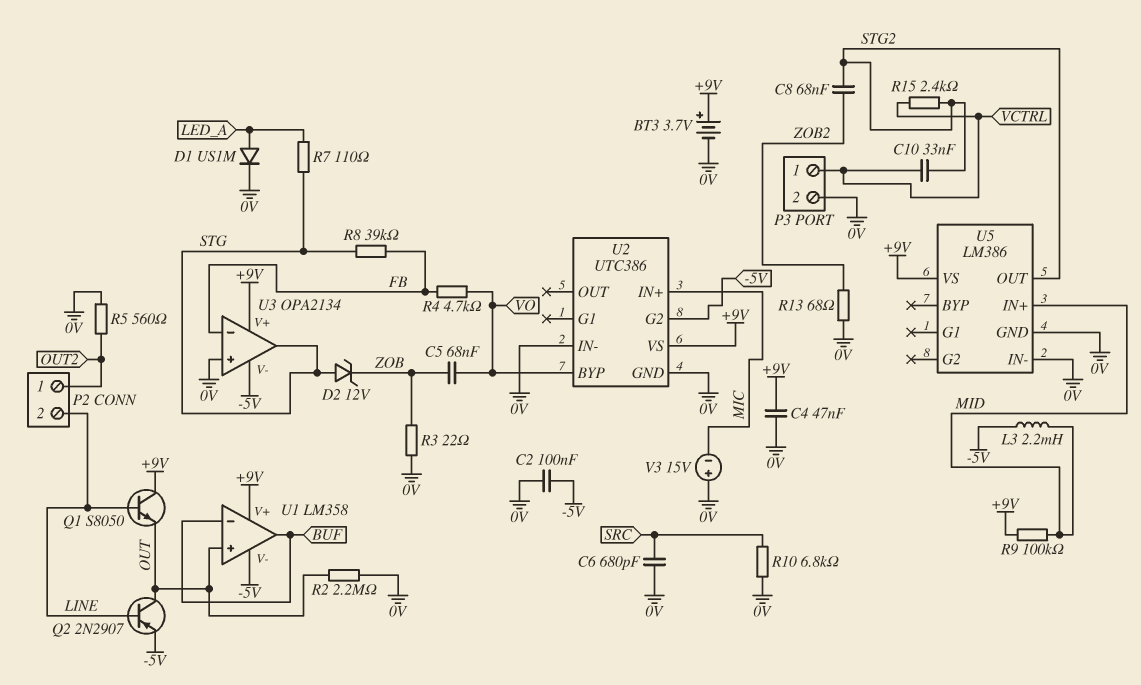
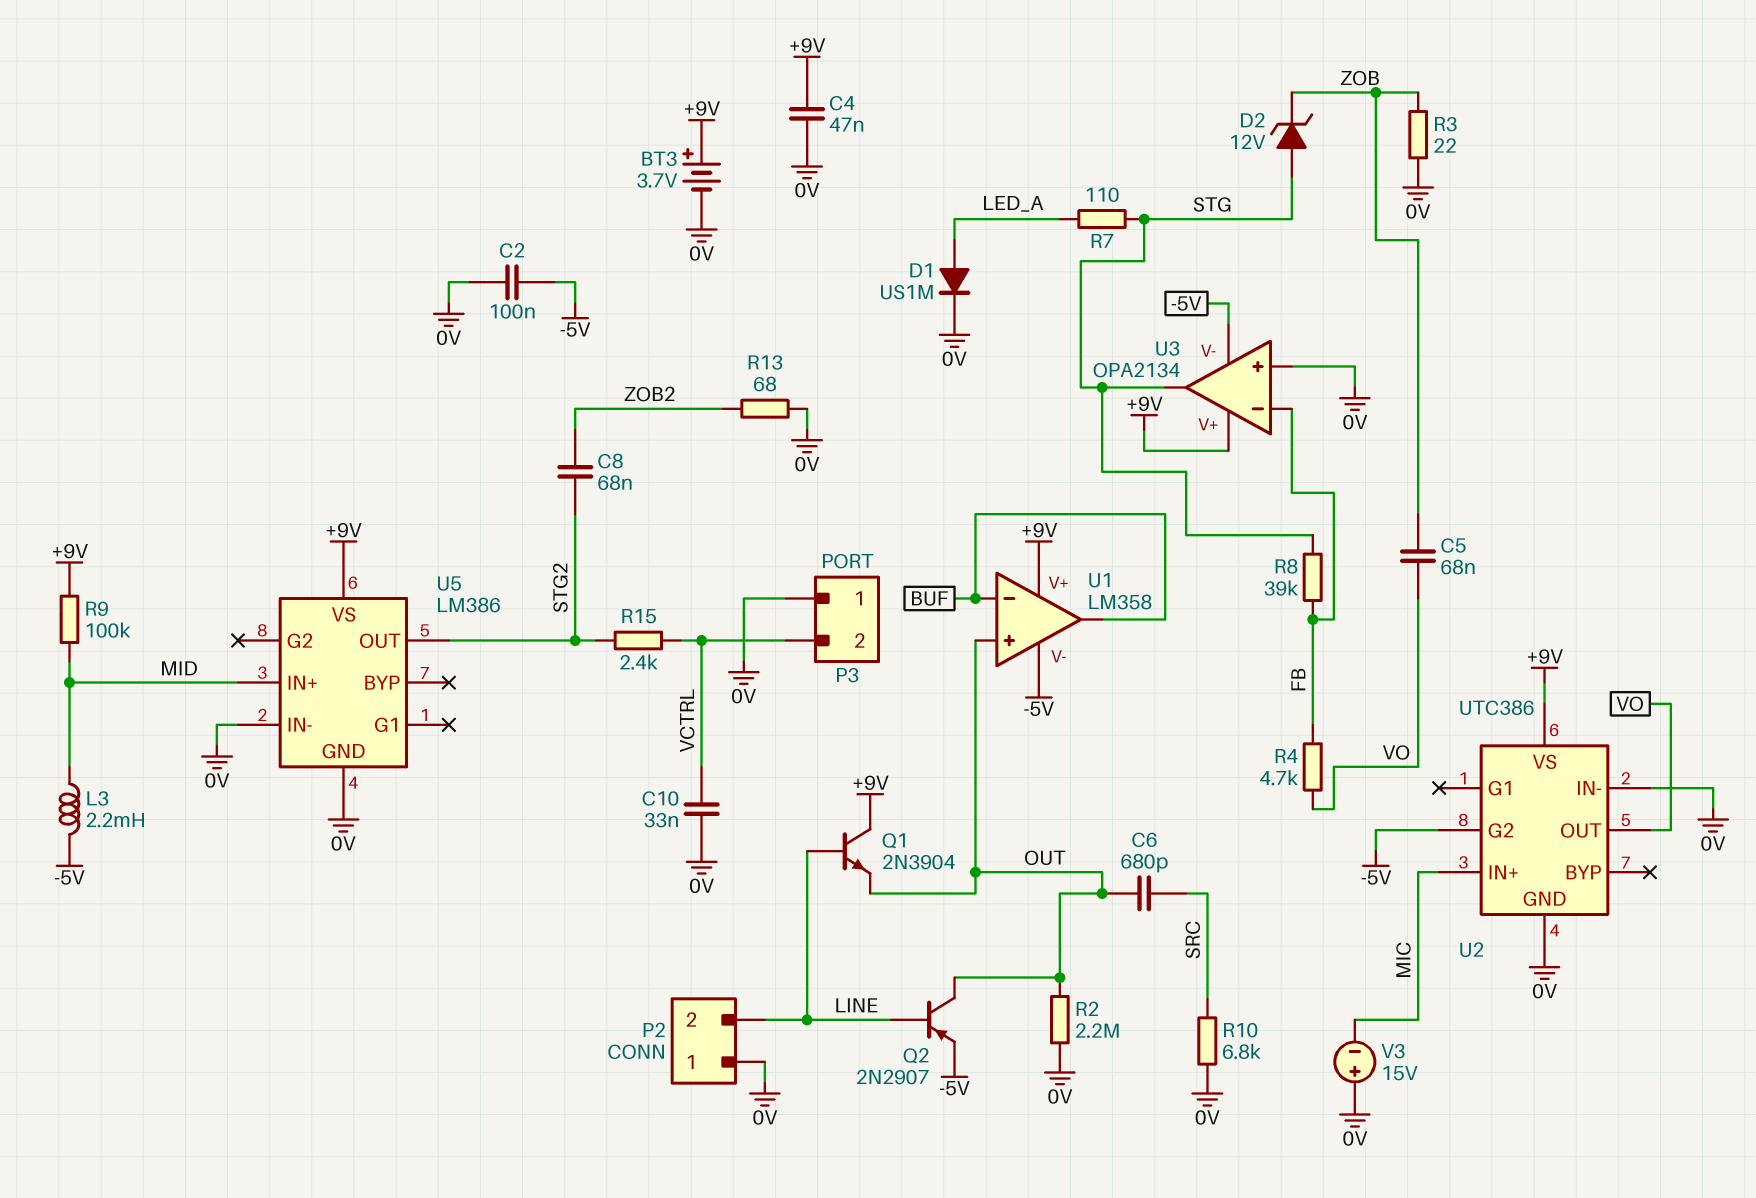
C6: 680pF (0V, SRC) -> 680pF (OUT, SRC)
C10: 33nF (STG2, VCTRL) -> 33nF (0V, VCTRL)
P2 pin 1: OUT2 -> 0V
P3 pin 1: VCTRL -> 0V
P3 pin 2: 0V -> VCTRL
Q1: NPN S8050 (B LINE, C +9V, E OUT) -> NPN 2N3904 (B LINE, C +9V, E OUT)
R5: 560 (0V, OUT2) -> none
U2 pin BYP: VO -> none
U2 pin OUT: none -> VO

Exercise instructions: Please write out all the data again word for word, but not the pictures.

Answer:
C6: 680pF (0V, SRC) -> 680pF (OUT, SRC)
C10: 33nF (STG2, VCTRL) -> 33nF (0V, VCTRL)
P2 pin 1: OUT2 -> 0V
P3 pin 1: VCTRL -> 0V
P3 pin 2: 0V -> VCTRL
Q1: NPN S8050 (B LINE, C +9V, E OUT) -> NPN 2N3904 (B LINE, C +9V, E OUT)
R5: 560 (0V, OUT2) -> none
U2 pin BYP: VO -> none
U2 pin OUT: none -> VO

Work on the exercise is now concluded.